⟨
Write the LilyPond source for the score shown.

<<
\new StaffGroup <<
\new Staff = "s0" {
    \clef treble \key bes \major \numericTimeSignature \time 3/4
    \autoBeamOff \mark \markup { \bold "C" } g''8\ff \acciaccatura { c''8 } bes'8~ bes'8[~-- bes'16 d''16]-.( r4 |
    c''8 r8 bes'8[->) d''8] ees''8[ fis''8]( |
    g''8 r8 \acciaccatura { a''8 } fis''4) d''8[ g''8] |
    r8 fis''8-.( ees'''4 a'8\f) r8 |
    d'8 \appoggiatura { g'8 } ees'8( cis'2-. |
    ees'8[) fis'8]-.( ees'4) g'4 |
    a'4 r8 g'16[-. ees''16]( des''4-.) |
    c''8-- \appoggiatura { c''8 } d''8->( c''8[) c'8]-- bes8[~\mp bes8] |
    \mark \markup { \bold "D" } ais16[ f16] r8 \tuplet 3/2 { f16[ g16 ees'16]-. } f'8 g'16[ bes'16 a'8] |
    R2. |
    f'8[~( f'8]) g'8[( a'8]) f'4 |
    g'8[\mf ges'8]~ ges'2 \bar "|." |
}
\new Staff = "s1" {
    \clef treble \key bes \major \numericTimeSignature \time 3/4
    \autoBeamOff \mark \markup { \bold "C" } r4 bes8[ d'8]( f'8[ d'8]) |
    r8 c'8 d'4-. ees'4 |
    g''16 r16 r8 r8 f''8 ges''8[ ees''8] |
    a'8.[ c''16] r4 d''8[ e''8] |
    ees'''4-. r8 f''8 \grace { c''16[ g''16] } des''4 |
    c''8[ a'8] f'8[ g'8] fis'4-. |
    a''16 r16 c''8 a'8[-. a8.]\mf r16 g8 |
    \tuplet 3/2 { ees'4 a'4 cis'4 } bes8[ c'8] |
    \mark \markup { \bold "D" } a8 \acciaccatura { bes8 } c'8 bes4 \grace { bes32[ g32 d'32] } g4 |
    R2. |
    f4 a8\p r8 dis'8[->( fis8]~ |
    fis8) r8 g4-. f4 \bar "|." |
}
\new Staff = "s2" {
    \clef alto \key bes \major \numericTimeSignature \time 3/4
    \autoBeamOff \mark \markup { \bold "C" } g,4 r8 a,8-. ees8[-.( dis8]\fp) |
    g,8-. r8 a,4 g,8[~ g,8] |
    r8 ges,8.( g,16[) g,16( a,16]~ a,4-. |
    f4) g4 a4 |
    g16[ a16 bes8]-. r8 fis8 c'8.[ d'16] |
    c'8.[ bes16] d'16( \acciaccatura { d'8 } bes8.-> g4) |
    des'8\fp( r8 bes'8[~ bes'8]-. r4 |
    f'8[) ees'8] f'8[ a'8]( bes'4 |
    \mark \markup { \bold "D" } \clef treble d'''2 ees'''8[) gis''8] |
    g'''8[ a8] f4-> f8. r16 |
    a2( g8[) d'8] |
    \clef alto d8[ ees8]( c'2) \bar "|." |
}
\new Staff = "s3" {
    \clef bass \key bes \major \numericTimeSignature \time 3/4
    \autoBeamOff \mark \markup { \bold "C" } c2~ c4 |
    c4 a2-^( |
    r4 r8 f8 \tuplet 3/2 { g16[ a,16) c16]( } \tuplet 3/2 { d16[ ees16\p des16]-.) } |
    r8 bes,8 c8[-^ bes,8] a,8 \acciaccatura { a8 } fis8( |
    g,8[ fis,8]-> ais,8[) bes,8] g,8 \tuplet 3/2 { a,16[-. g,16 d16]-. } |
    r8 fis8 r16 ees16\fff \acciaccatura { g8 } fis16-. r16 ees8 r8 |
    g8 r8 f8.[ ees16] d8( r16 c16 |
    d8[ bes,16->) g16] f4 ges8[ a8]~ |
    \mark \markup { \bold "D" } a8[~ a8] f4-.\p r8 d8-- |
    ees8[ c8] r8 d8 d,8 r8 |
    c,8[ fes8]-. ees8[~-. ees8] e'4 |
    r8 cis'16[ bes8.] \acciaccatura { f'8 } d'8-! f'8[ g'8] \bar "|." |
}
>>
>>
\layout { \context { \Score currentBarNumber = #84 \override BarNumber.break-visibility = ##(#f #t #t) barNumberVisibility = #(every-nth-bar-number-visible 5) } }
⟩
▶ Task objective: Gather every line of the records that contains the string "numericTimeSignature" and list those lines.

▶ Response below:
    \clef treble \key bes \major \numericTimeSignature \time 3/4
    \clef treble \key bes \major \numericTimeSignature \time 3/4
    \clef alto \key bes \major \numericTimeSignature \time 3/4
    \clef bass \key bes \major \numericTimeSignature \time 3/4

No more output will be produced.